What are the lines below, starting at the line containing "cyan ellipse: (412, 565) -> (286, 422), moved" and ending at the line containing "gray arrow: (77, 837) -> (53, 576), size x0.7"? Write them out exactly, ends included, without pictures.

· · ·

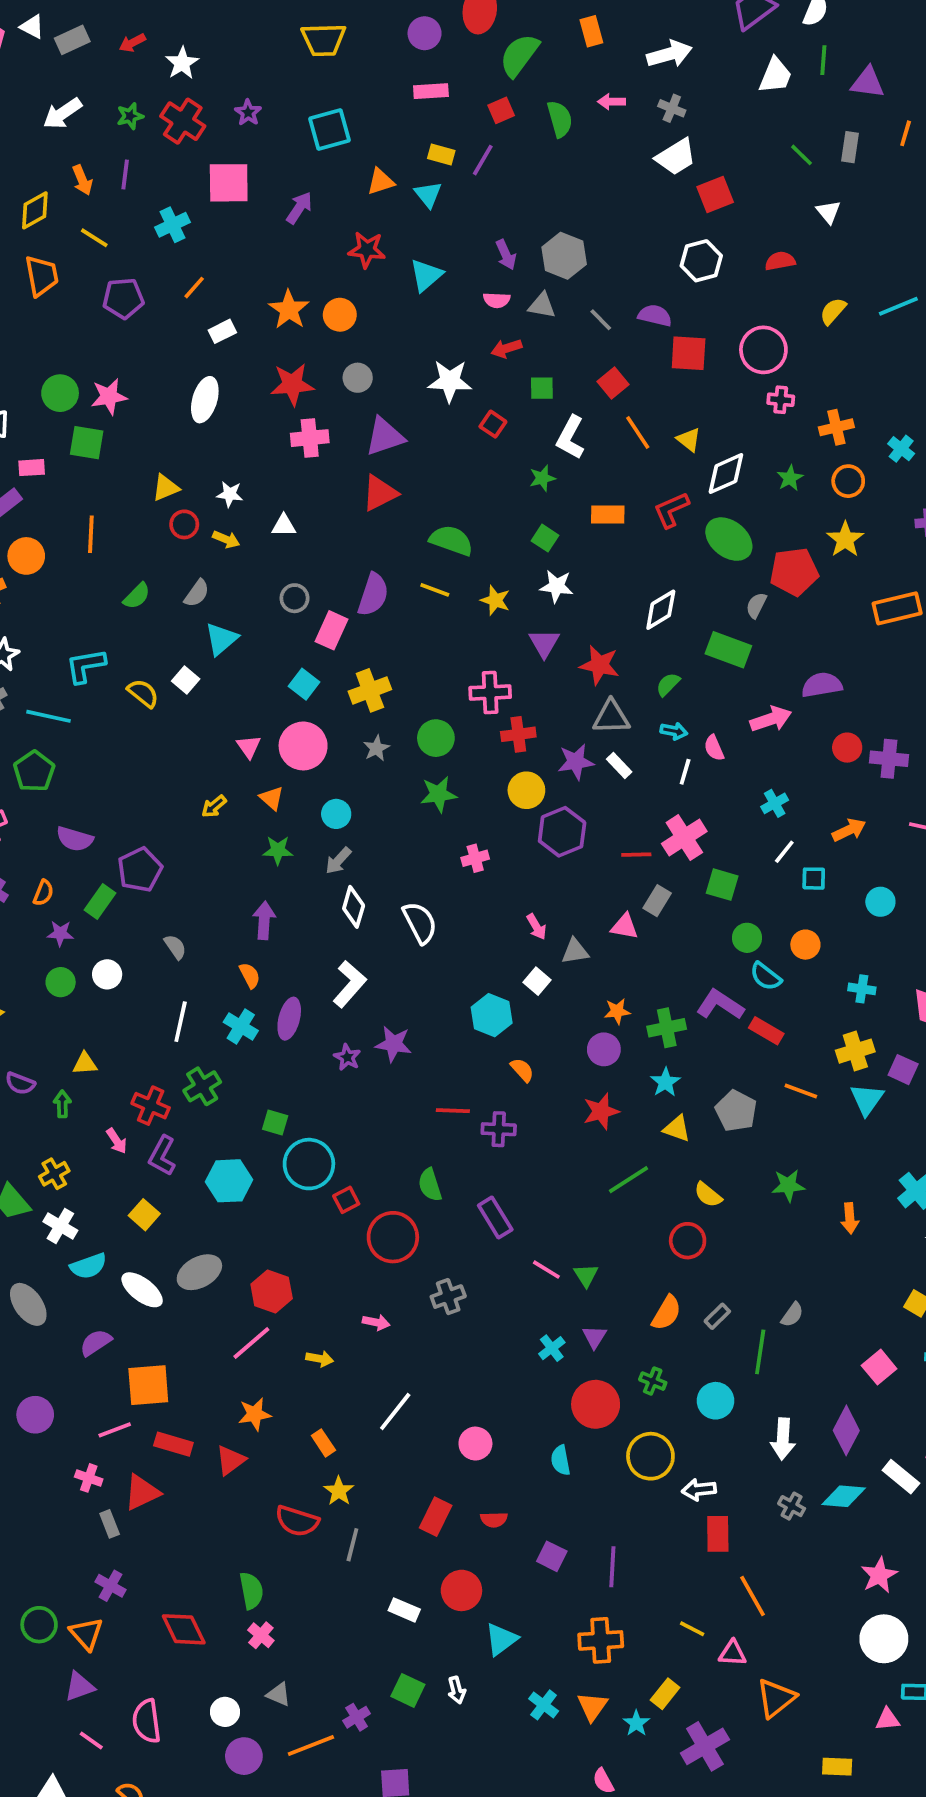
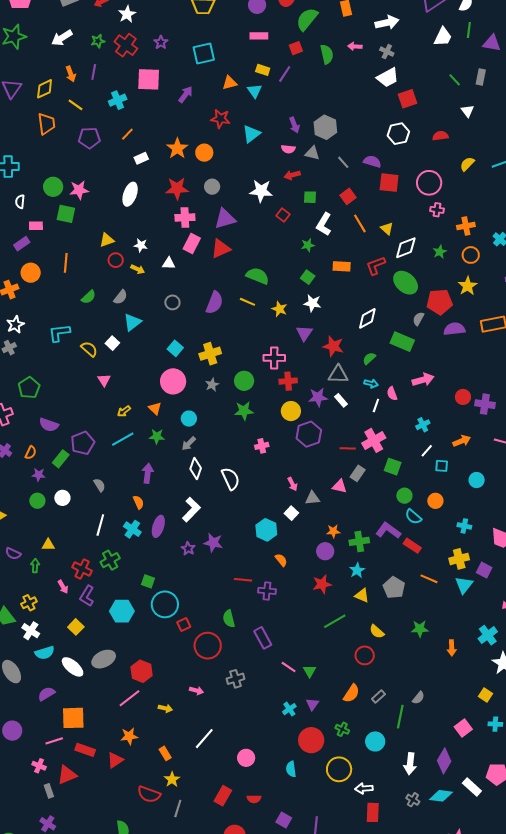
pink rectangle: (332, 630) -> (192, 244), moved
purple semicircle: (822, 685) -> (454, 329), moved
cyan line: (48, 716) -> (123, 439), moved, turned -45
pink triangle: (249, 747) -> (104, 380), moved

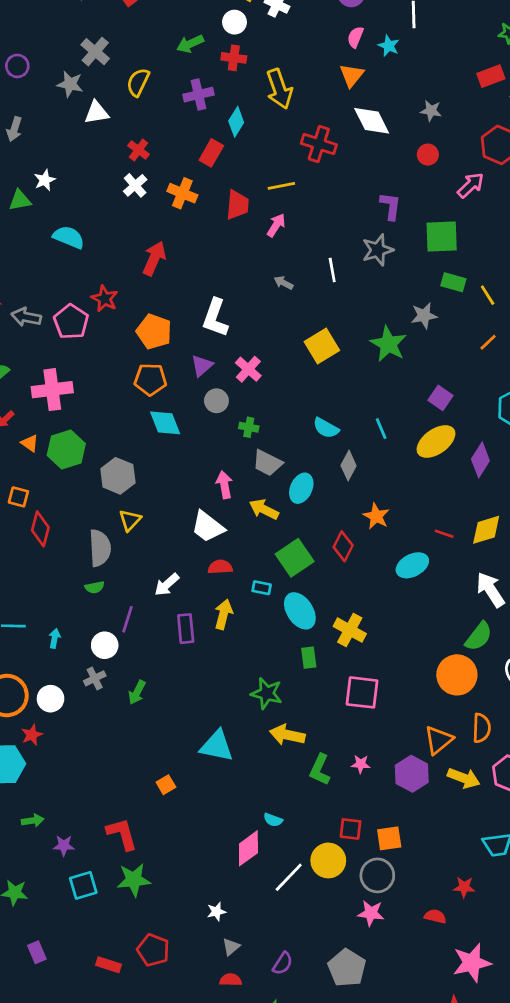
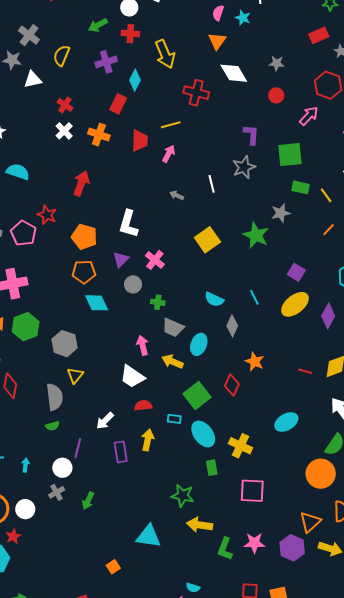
cyan ellipse: (412, 565) -> (286, 422), moved
pink star: (361, 764) -> (254, 543), size x1.5

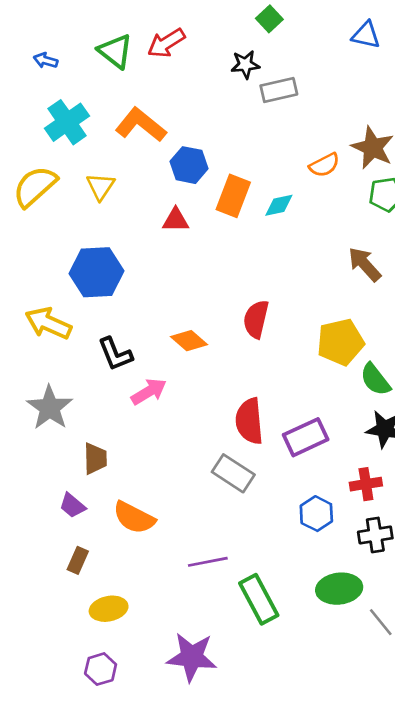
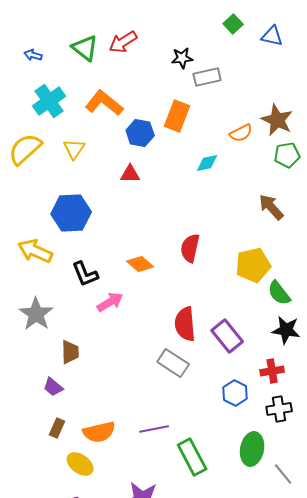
green square: (269, 19) -> (233, 24), moved
orange rectangle: (233, 196) -> (177, 116), moved
purple rectangle: (306, 437) -> (227, 336), turned 76
orange semicircle: (134, 518) -> (99, 432), moved, turned -40
green ellipse: (339, 589) -> (252, 449), turned -72
yellow ellipse: (109, 609) -> (80, 464), turned 48

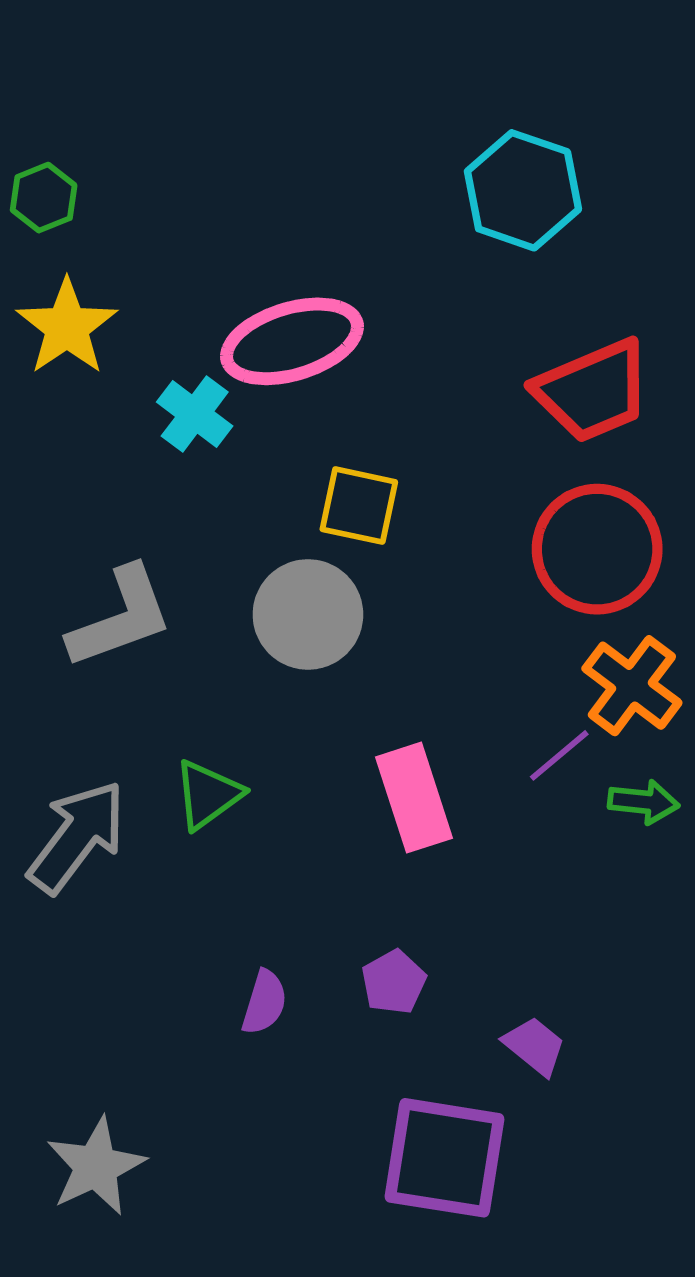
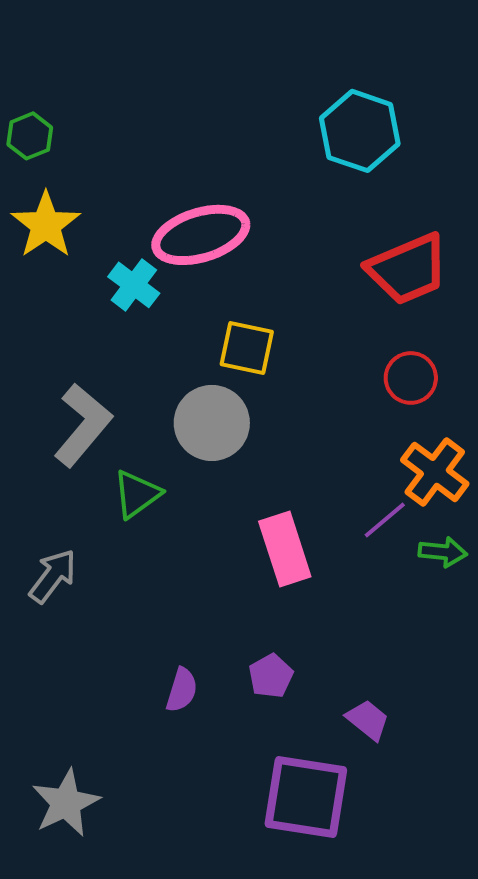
red circle: (597, 549) -> (411, 378), size x0.6
gray L-shape: (121, 617) -> (83, 425), turned -30
green triangle: (208, 795) -> (137, 494), moved
gray arrow: (77, 837) -> (53, 576), size x0.7

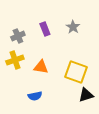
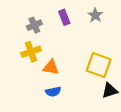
orange triangle: (41, 67) -> (51, 67), moved

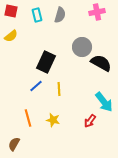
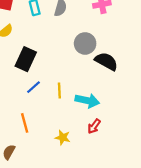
black rectangle: (46, 62) -> (26, 59), moved
cyan arrow: (104, 102) -> (87, 101), moved, turned -40
yellow star: (53, 120) -> (63, 138), moved

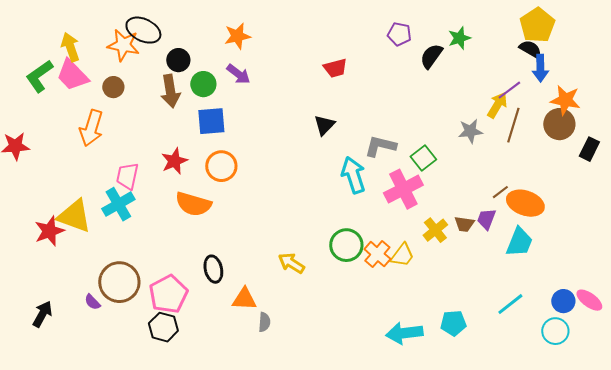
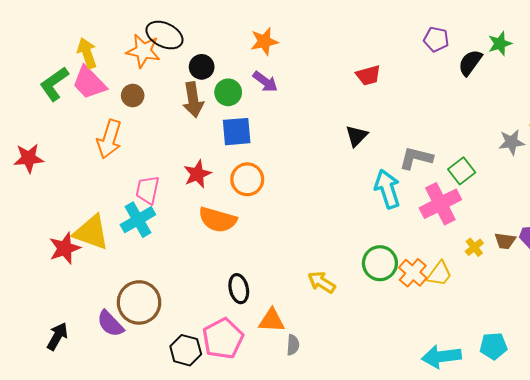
yellow cross: (435, 230) -> (474, 247), size x0.7
pink pentagon: (168, 294) -> (223, 339), moved
purple semicircle: (92, 302) -> (110, 324), size x1.6

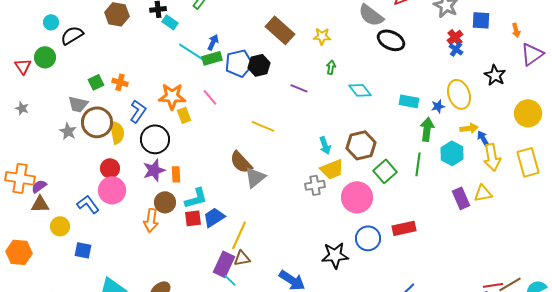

· · ·

EXERCISE OUTPUT:
cyan ellipse: (412, 565) -> (286, 422), moved
pink star: (361, 764) -> (254, 543), size x1.5

green square: (269, 19) -> (233, 24), moved
orange rectangle: (233, 196) -> (177, 116), moved
purple rectangle: (306, 437) -> (227, 336), turned 76
orange semicircle: (134, 518) -> (99, 432), moved, turned -40
green ellipse: (339, 589) -> (252, 449), turned -72
yellow ellipse: (109, 609) -> (80, 464), turned 48

red circle: (597, 549) -> (411, 378), size x0.6
gray L-shape: (121, 617) -> (83, 425), turned -30
green triangle: (208, 795) -> (137, 494), moved
gray arrow: (77, 837) -> (53, 576), size x0.7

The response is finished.